What to do: Return each line of the listing that follows in which the string "bright" can be found.

The data:
* * *

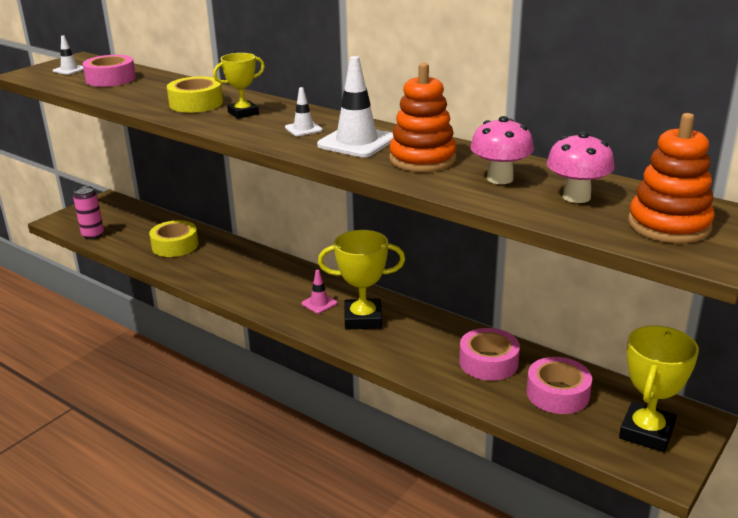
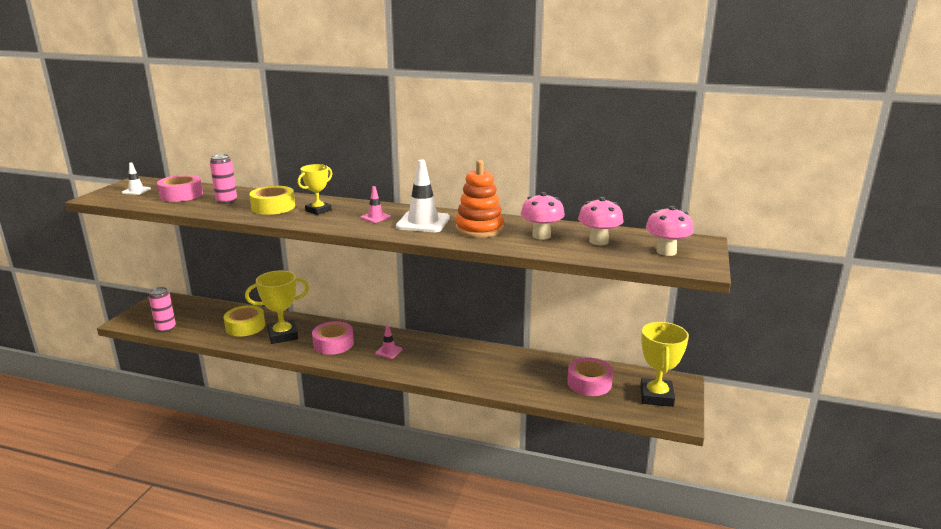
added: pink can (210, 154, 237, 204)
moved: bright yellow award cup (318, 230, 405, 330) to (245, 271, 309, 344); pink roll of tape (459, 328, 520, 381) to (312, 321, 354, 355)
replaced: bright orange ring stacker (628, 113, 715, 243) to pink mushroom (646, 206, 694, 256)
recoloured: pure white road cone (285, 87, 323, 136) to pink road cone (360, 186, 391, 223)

* * *

Response box:
moved: bright yellow award cup (318, 230, 405, 330) to (245, 271, 309, 344); pink roll of tape (459, 328, 520, 381) to (312, 321, 354, 355)
replaced: bright orange ring stacker (628, 113, 715, 243) to pink mushroom (646, 206, 694, 256)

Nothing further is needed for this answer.